> [Coordinate-based object records]:

════════════════════

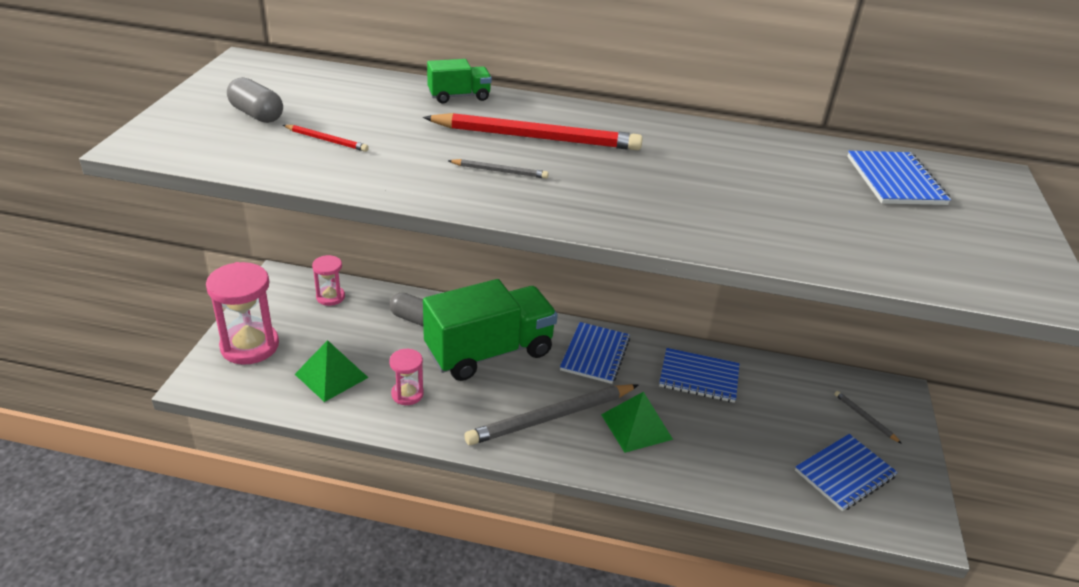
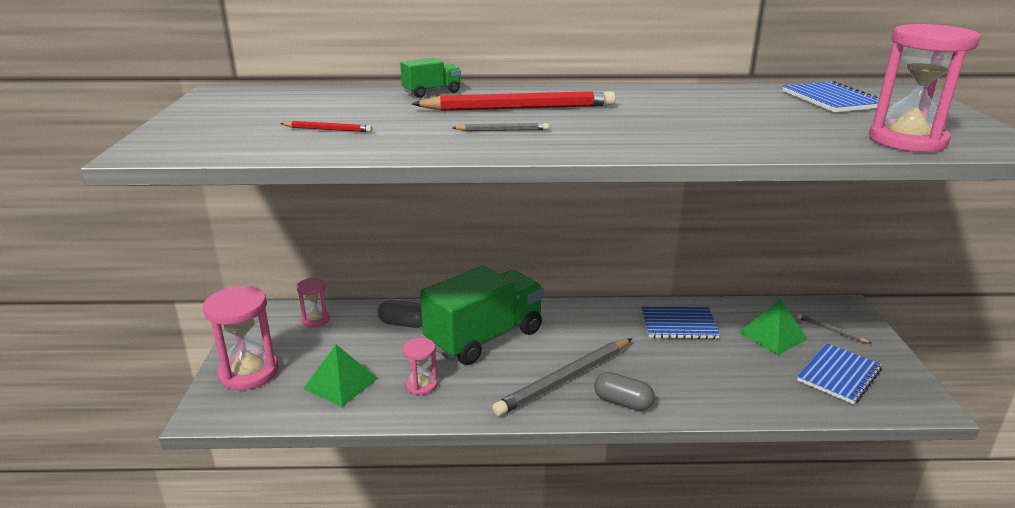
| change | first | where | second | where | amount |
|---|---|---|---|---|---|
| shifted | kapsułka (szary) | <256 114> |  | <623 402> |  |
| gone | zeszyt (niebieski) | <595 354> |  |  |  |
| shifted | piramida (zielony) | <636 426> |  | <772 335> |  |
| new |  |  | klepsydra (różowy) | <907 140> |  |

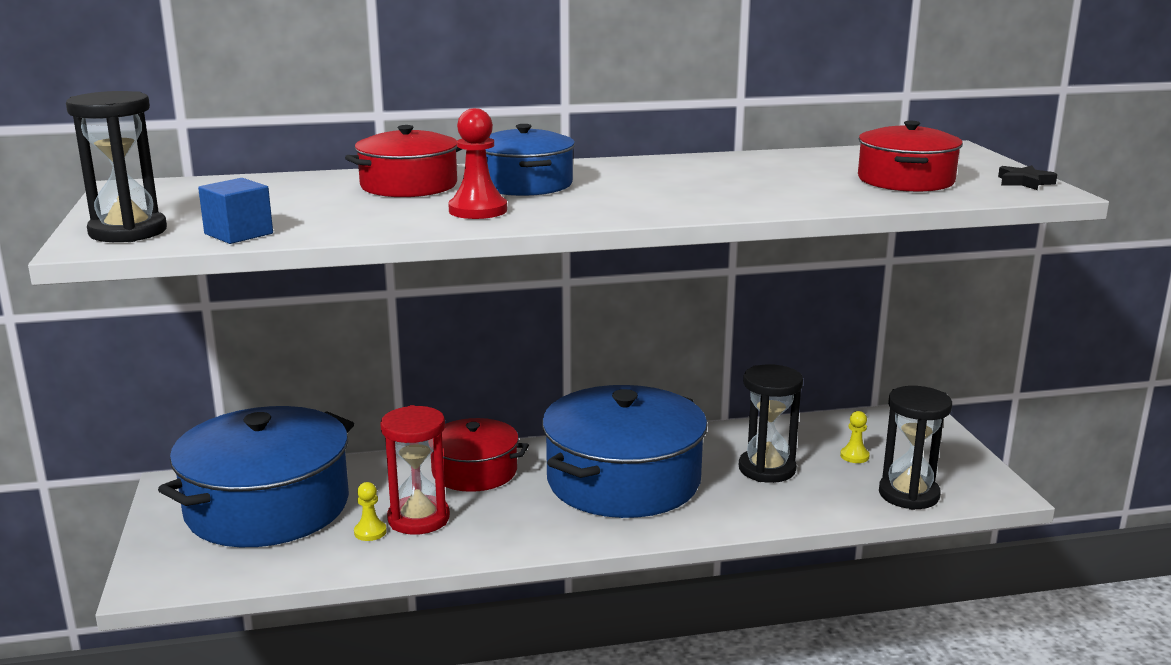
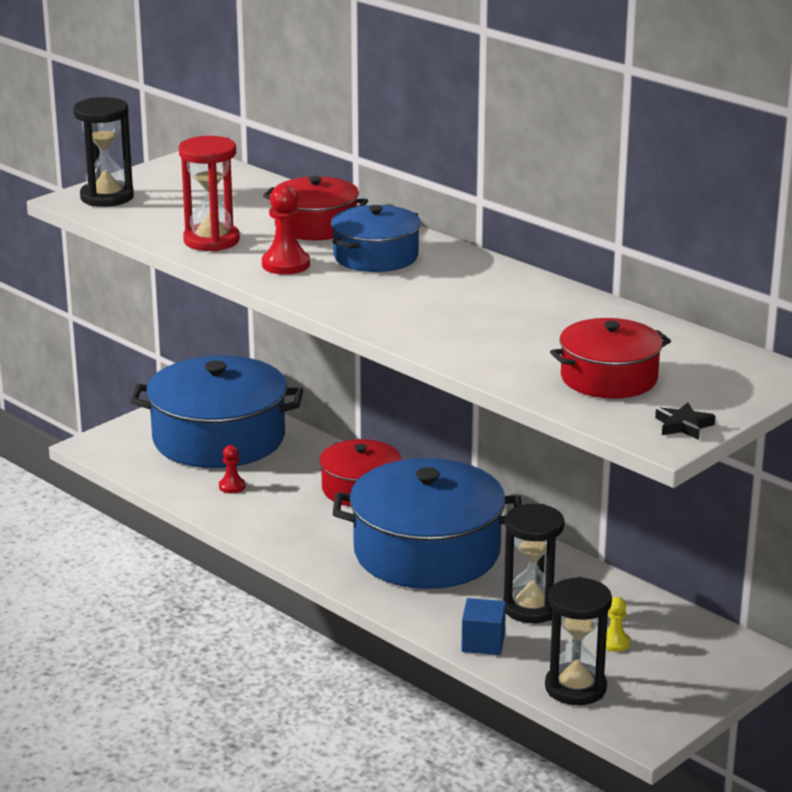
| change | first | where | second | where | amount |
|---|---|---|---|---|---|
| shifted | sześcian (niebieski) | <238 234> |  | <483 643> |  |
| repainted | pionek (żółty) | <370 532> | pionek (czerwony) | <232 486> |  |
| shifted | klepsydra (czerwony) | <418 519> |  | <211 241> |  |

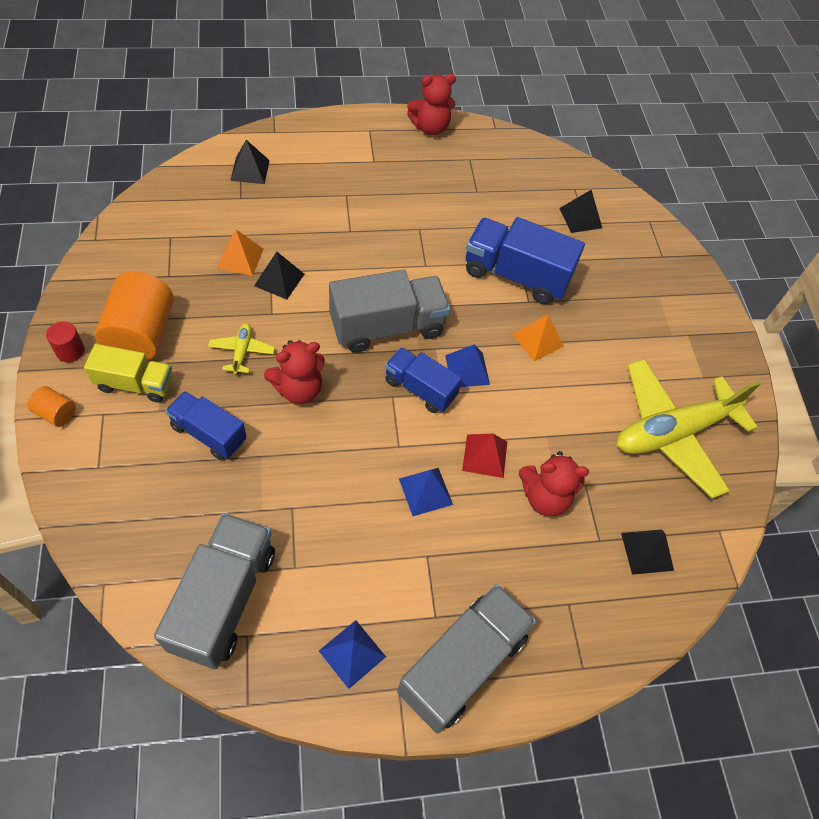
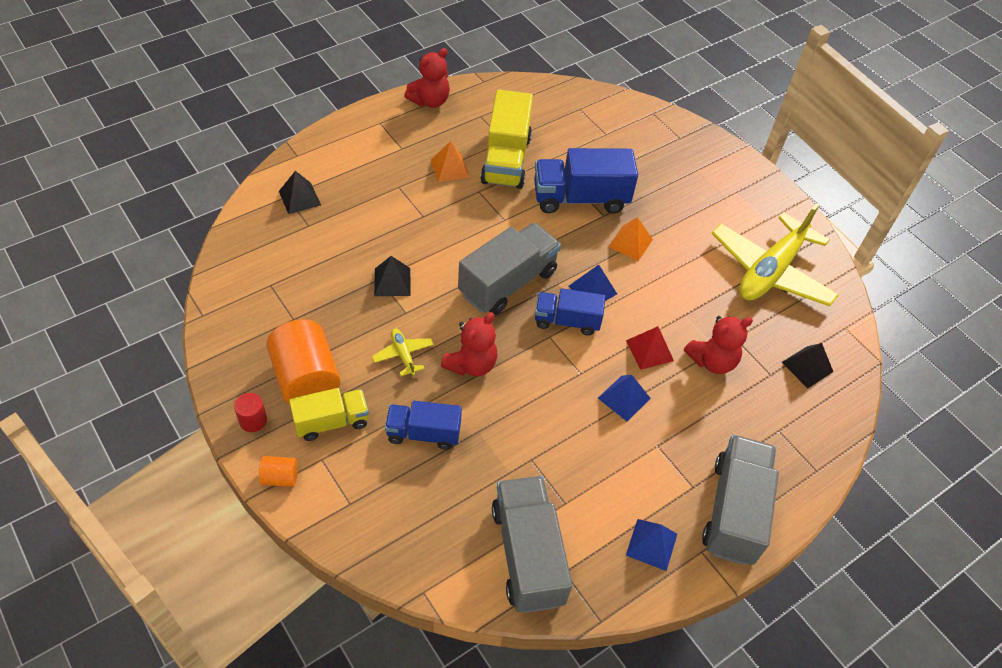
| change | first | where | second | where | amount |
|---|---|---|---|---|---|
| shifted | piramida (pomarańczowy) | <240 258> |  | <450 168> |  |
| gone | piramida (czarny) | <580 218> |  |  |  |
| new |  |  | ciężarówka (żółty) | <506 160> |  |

════════════════════

> [Problem details]: Lines from the one with "shifted | kapsułka" through the final line of the records are the whole answer; print them exactly, minus any pictures.

> [Answer to the problem]:
| shifted | kapsułka (szary) | <256 114> |  | <623 402> |  |
| gone | zeszyt (niebieski) | <595 354> |  |  |  |
| shifted | piramida (zielony) | <636 426> |  | <772 335> |  |
| new |  |  | klepsydra (różowy) | <907 140> |  |

| change | first | where | second | where | amount |
|---|---|---|---|---|---|
| shifted | sześcian (niebieski) | <238 234> |  | <483 643> |  |
| repainted | pionek (żółty) | <370 532> | pionek (czerwony) | <232 486> |  |
| shifted | klepsydra (czerwony) | <418 519> |  | <211 241> |  |

| change | first | where | second | where | amount |
|---|---|---|---|---|---|
| shifted | piramida (pomarańczowy) | <240 258> |  | <450 168> |  |
| gone | piramida (czarny) | <580 218> |  |  |  |
| new |  |  | ciężarówka (żółty) | <506 160> |  |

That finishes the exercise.